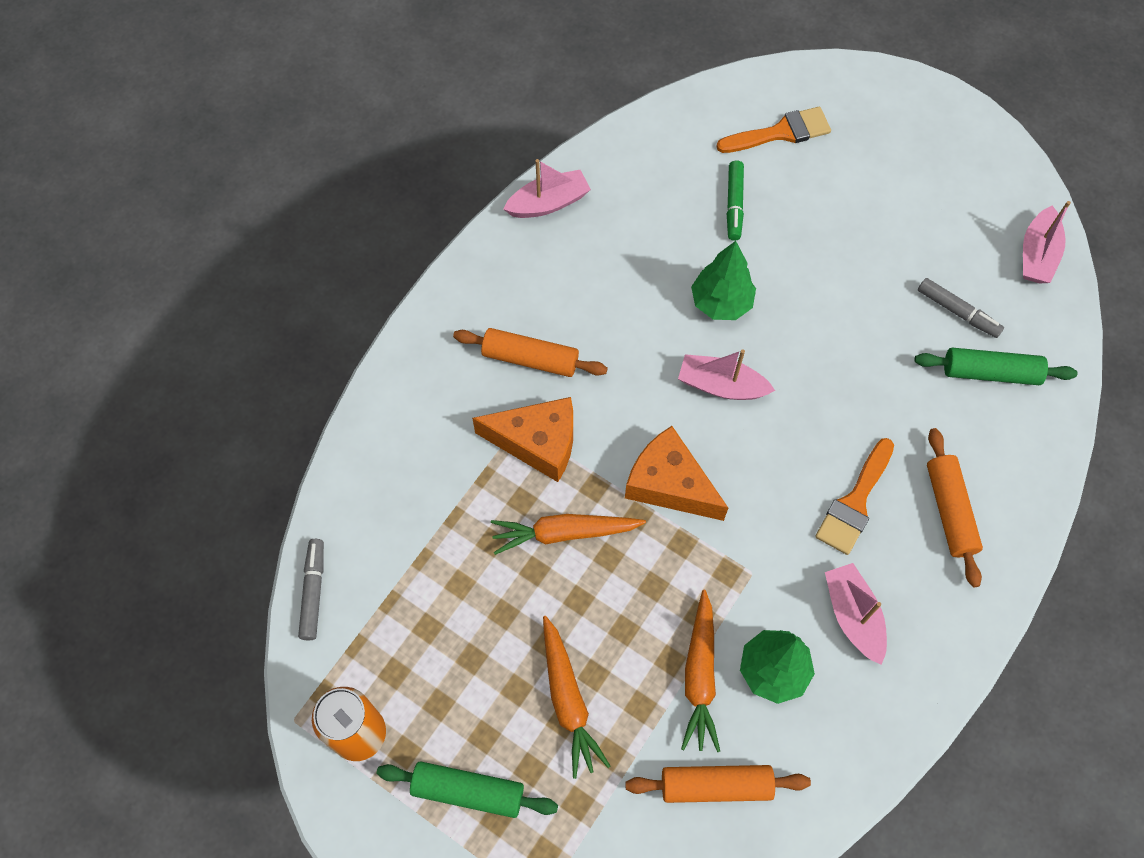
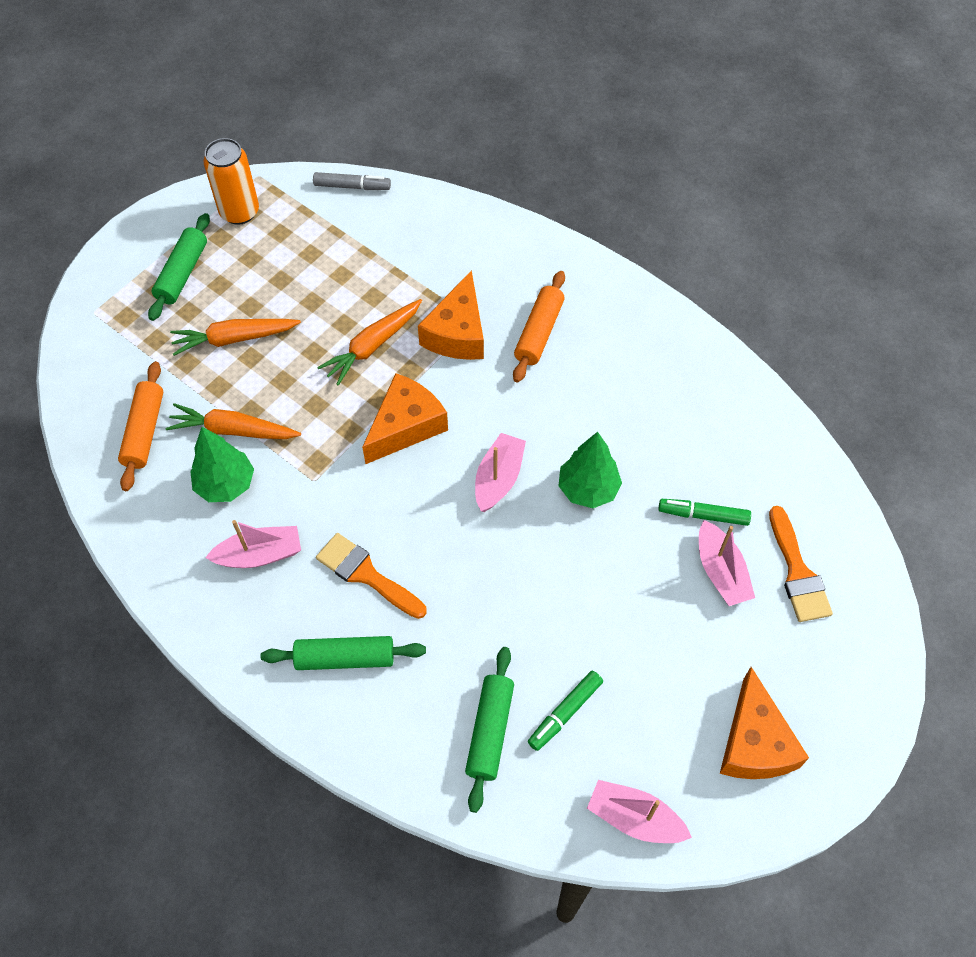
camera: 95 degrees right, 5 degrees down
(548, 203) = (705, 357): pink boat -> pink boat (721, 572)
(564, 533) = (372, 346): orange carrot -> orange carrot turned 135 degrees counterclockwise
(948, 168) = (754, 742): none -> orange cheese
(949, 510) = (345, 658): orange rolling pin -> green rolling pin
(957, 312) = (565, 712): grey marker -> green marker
────────
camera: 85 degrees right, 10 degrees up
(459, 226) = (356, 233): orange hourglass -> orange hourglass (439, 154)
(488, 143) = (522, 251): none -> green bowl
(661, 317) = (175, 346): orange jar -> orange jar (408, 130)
────────
§ What the exercise asks
Wherever the string "orange" appears in the entries above, return the line it appears on.

§ Task result
(564, 533) = (372, 346): orange carrot -> orange carrot turned 135 degrees counterclockwise
(948, 168) = (754, 742): none -> orange cheese
(949, 510) = (345, 658): orange rolling pin -> green rolling pin
(459, 226) = (356, 233): orange hourglass -> orange hourglass (439, 154)
(661, 317) = (175, 346): orange jar -> orange jar (408, 130)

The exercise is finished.